Data shown Start Marker

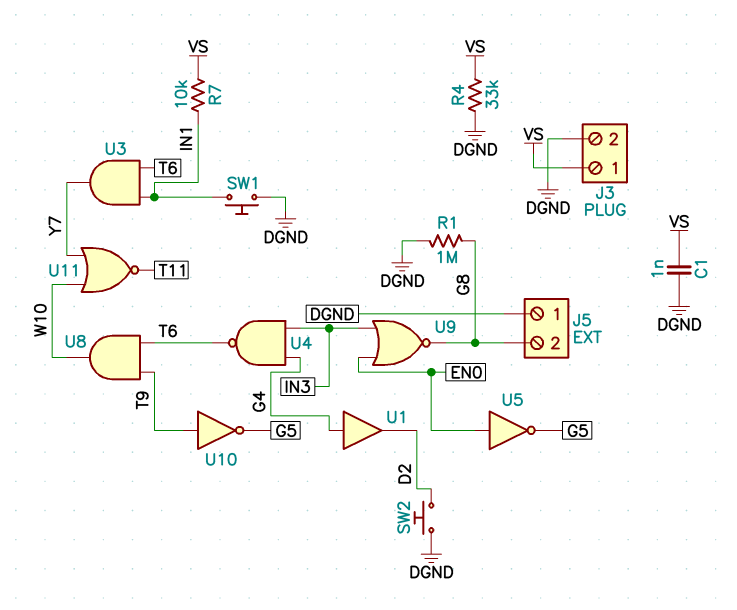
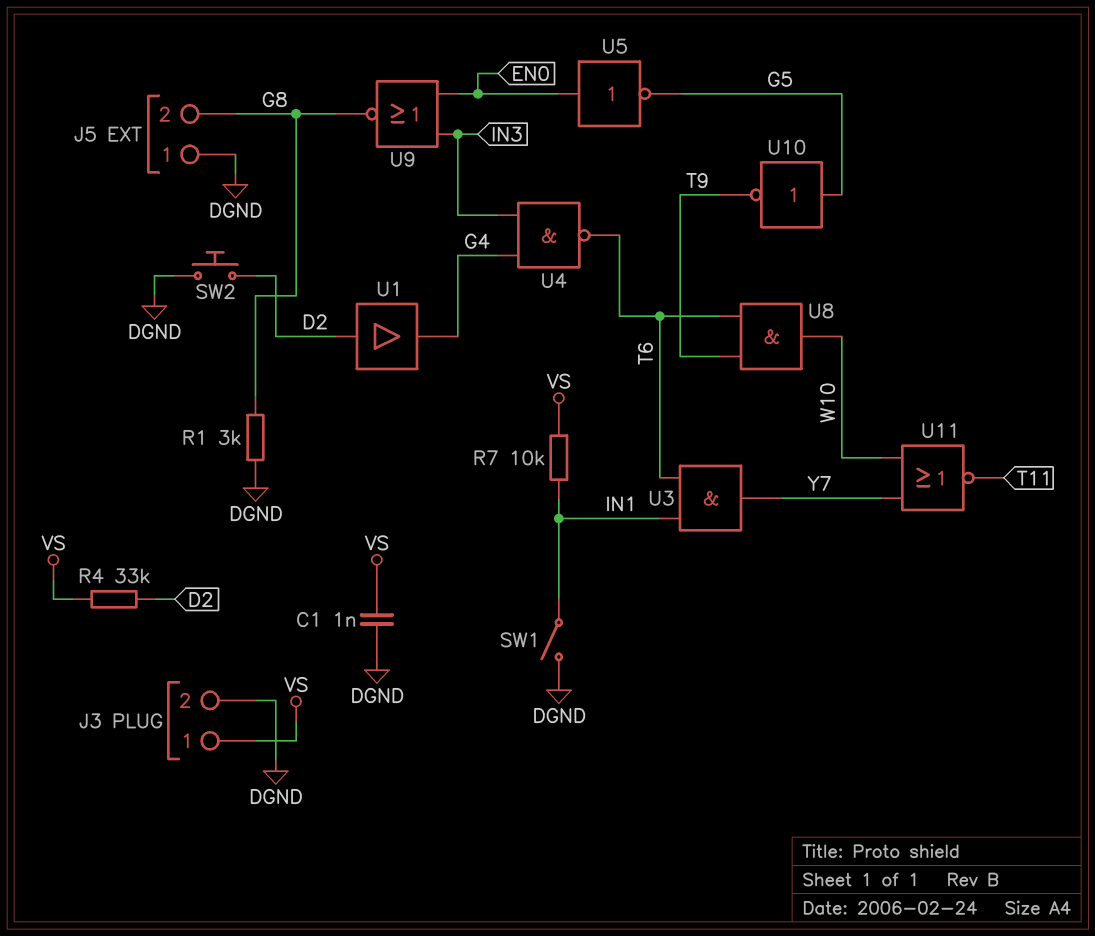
R1: 1M (DGND, G8) -> 3k (DGND, G8)
R4: 33k (DGND, VS) -> 33k (D2, VS)
SW1: button (DGND, IN1) -> switch (DGND, IN1)
U1: buffer (in G4, out D2) -> buffer (in D2, out G4)
U10: NOT (in T9, out G5) -> NOT (in G5, out T9)

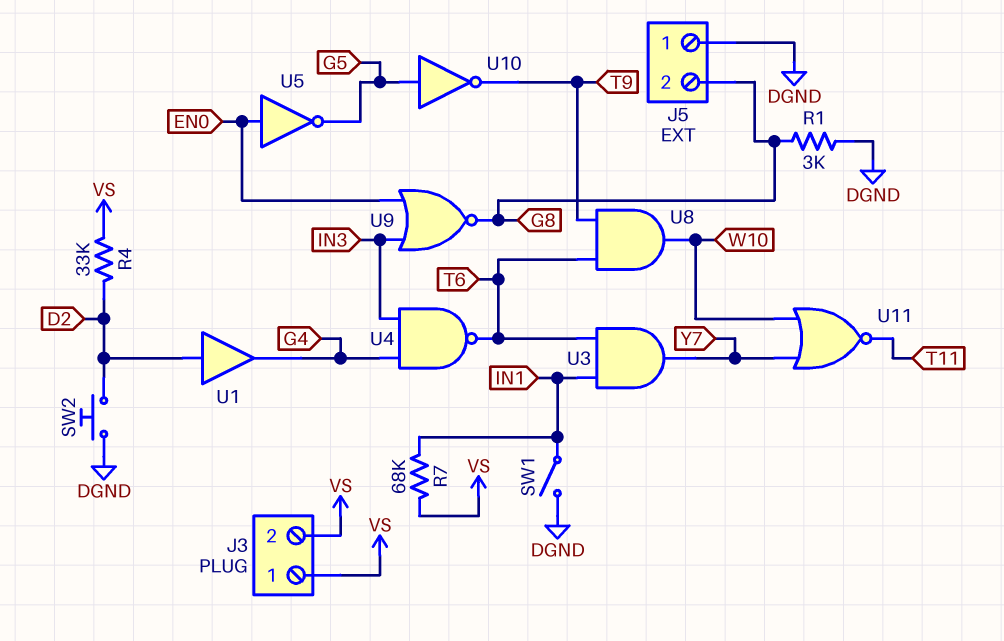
C1: 1nF (DGND, VS) -> none
J3 pin 2: DGND -> VS
R7: 10k (IN1, VS) -> 68k (IN1, VS)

Data shown End Marker

What is required = Print exactly, and only, the lines running from the one that contains "C1: 1nF (DGND, VS) -> none" to the last line of the records above.

Reply =
C1: 1nF (DGND, VS) -> none
J3 pin 2: DGND -> VS
R7: 10k (IN1, VS) -> 68k (IN1, VS)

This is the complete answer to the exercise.